◆ DESCRIPTION OF THE TASK: Please output exactly the part of the records below that opens with the line containing "(499, 311) = (711, 447): brown" and closes with the line containing "(597, 196) = (924, 320): grey", both lines included, and nothing else.

◆ EXCERPTED RECORDS:
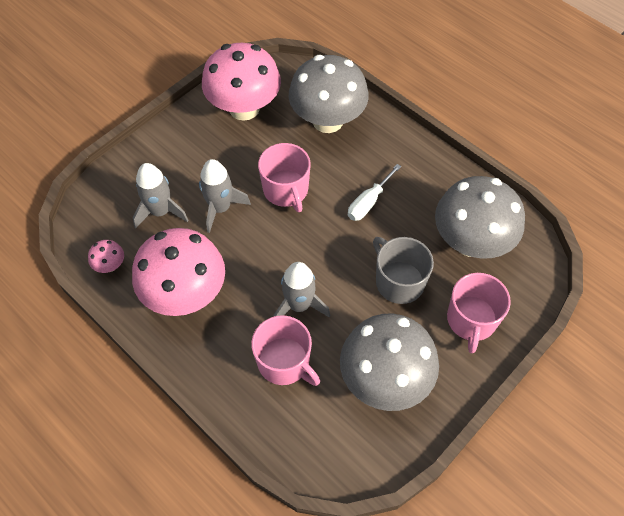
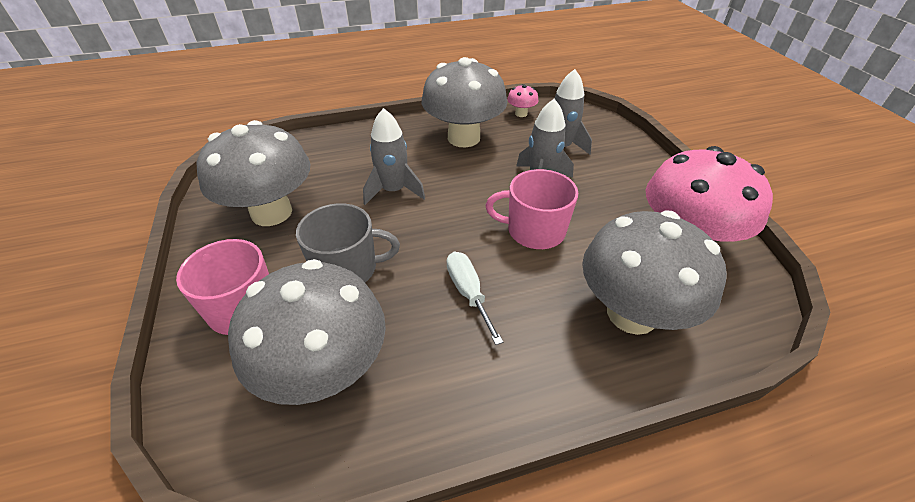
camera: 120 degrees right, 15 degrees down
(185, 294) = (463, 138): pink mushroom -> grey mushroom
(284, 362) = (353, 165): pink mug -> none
* * *
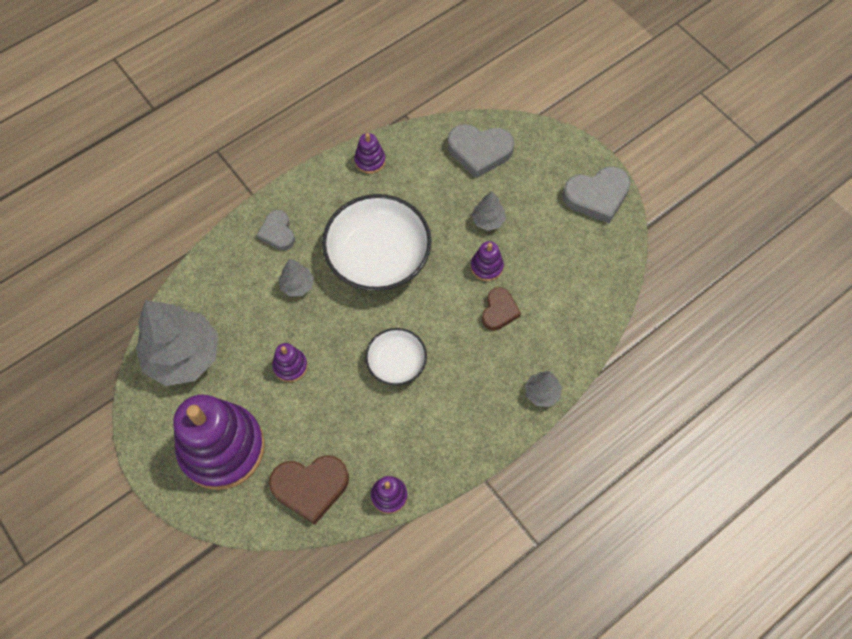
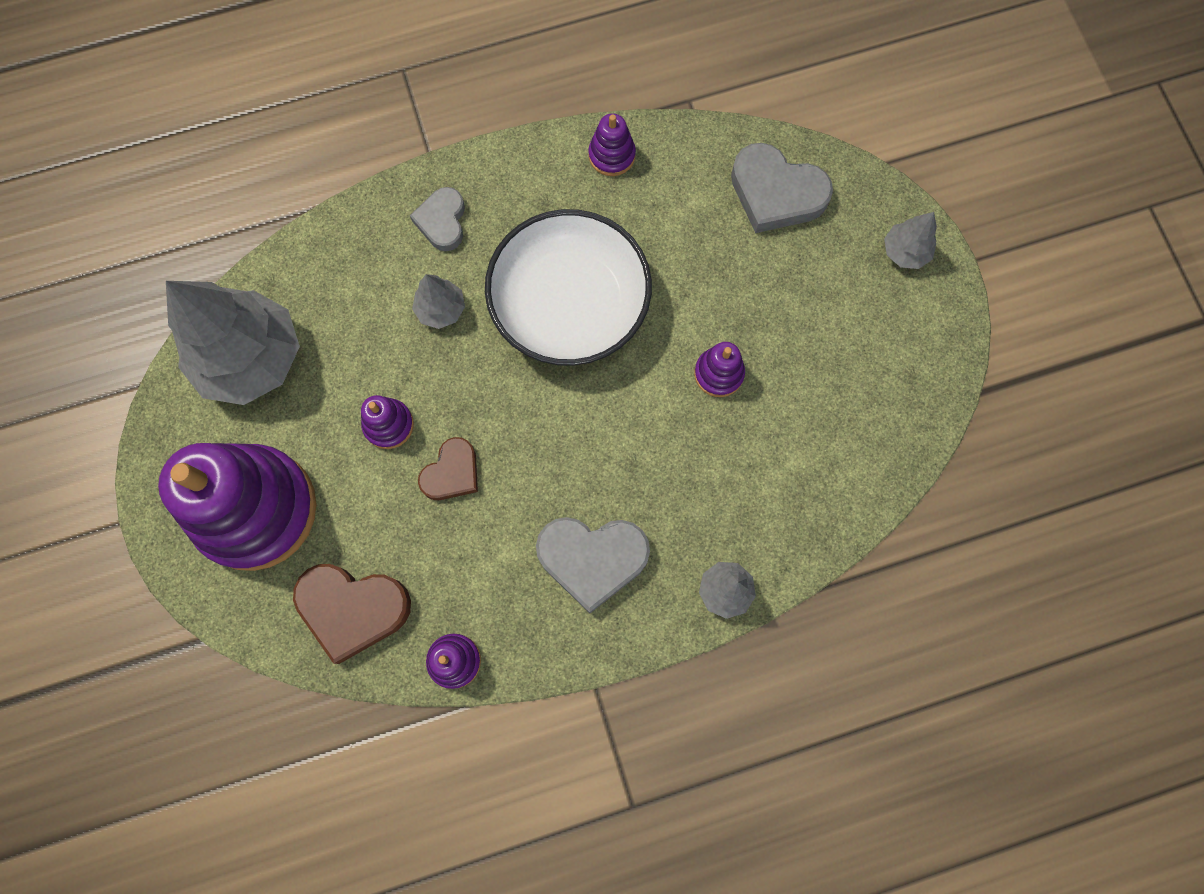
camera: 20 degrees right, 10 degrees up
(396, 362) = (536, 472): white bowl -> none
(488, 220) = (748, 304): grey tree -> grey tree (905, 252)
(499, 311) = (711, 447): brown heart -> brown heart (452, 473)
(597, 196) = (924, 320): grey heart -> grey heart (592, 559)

◆ ANSWER TO THIS PROBLEM:
(499, 311) = (711, 447): brown heart -> brown heart (452, 473)
(597, 196) = (924, 320): grey heart -> grey heart (592, 559)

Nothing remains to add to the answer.